TASK MATERIAL Block Start

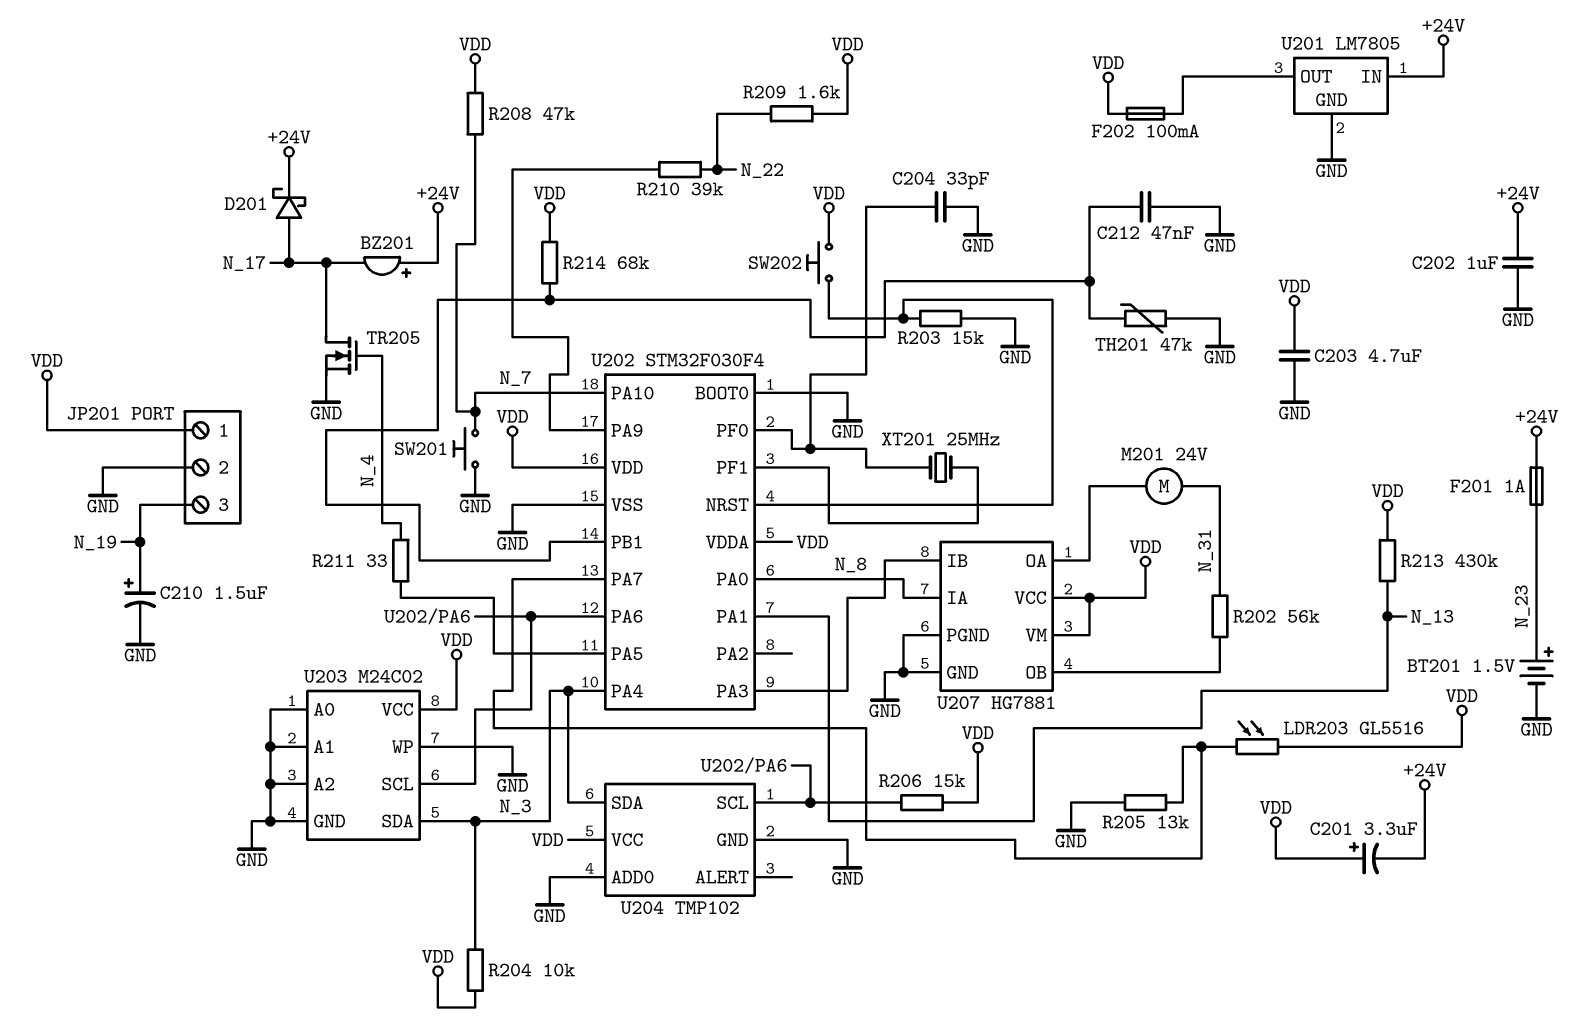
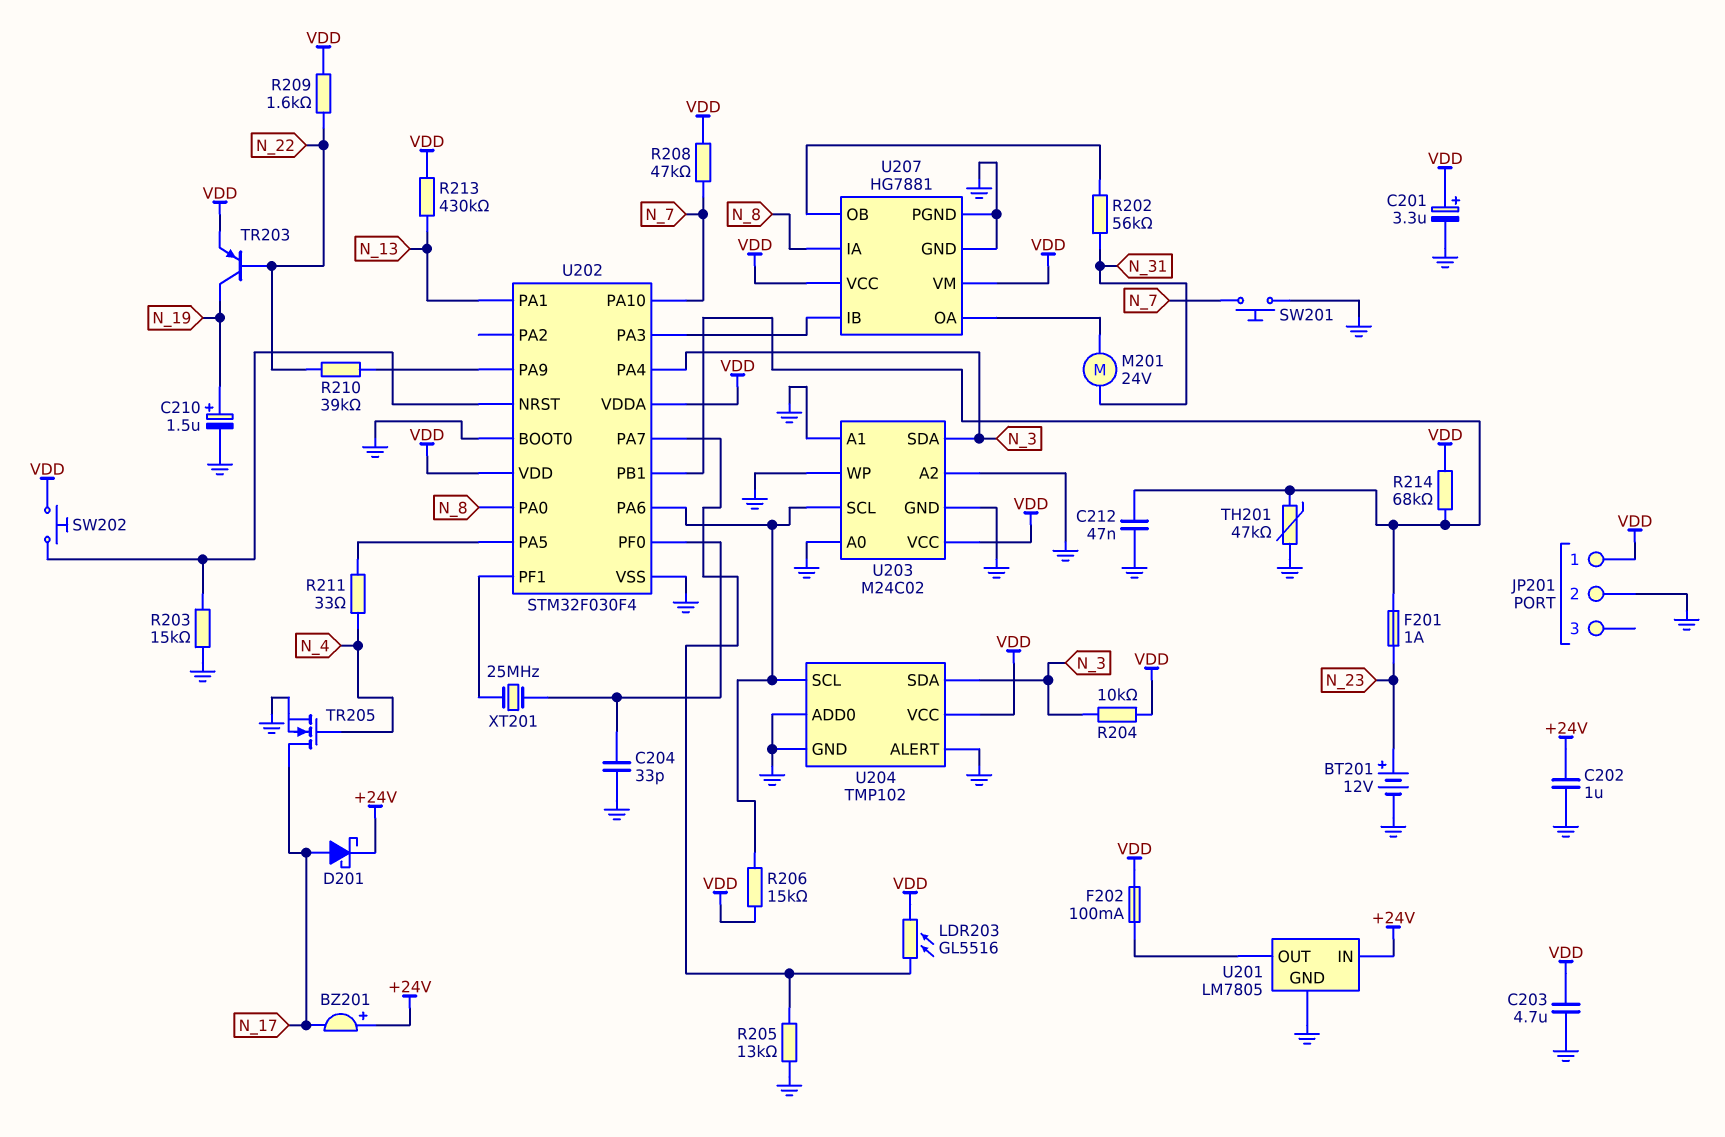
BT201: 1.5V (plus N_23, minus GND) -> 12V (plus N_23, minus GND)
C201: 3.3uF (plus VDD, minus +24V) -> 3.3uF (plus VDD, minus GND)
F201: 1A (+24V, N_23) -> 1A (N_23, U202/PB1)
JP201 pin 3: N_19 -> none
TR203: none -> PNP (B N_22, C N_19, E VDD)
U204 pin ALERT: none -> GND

TASK MATERIAL Block End
TASK MATERIAL Block Start

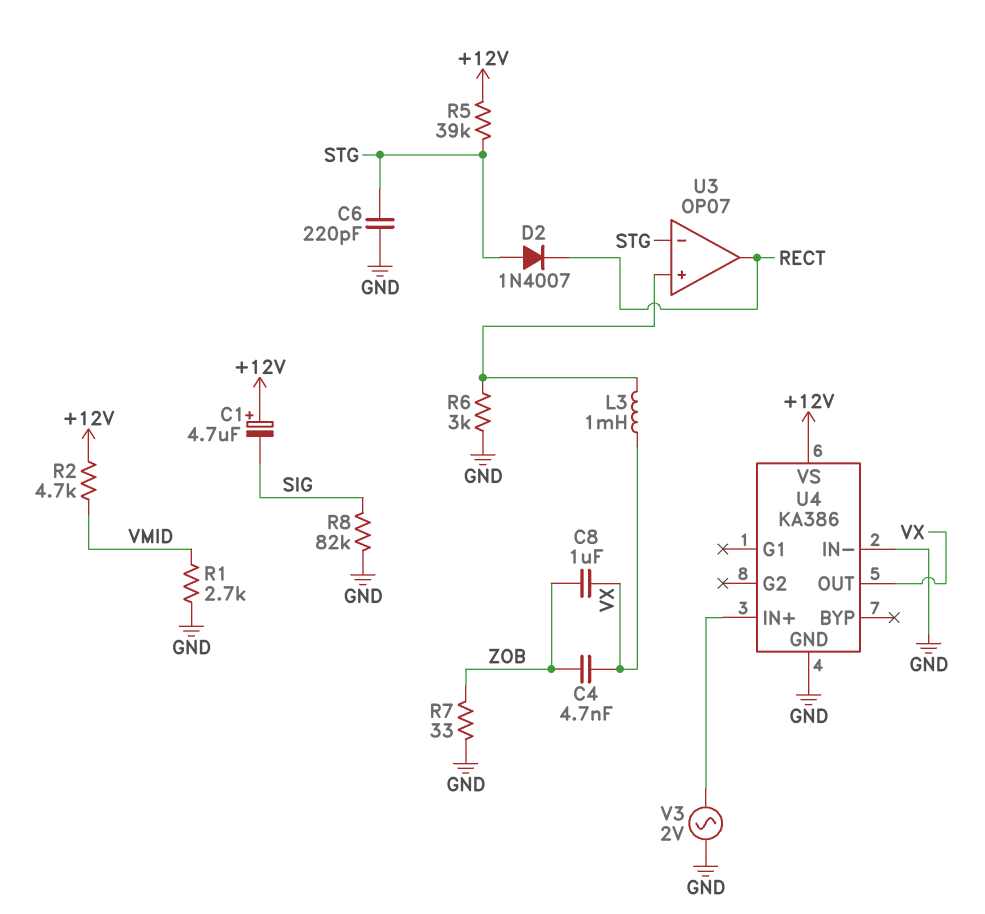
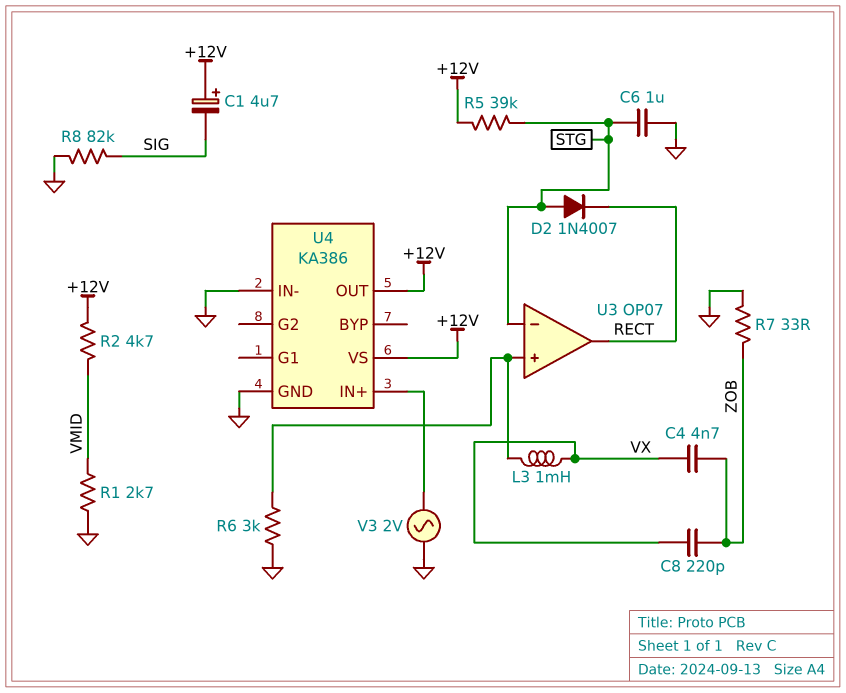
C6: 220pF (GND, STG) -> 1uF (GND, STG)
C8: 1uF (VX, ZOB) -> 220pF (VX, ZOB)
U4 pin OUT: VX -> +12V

TASK MATERIAL Block End
TASK MATERIAL Block Start

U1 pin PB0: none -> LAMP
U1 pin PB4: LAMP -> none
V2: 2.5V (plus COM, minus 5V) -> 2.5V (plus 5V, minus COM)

TASK MATERIAL Block End

WORK INSTRUCTIONS - Every line from the line containing "BT201: 1.5V (plus" through the line containing "U204 pin ALERT: none -> GND" in the records above must be retyped exactly. Leave out the rest.

SOLUTION FOR THIS PROBLEM -
BT201: 1.5V (plus N_23, minus GND) -> 12V (plus N_23, minus GND)
C201: 3.3uF (plus VDD, minus +24V) -> 3.3uF (plus VDD, minus GND)
F201: 1A (+24V, N_23) -> 1A (N_23, U202/PB1)
JP201 pin 3: N_19 -> none
TR203: none -> PNP (B N_22, C N_19, E VDD)
U204 pin ALERT: none -> GND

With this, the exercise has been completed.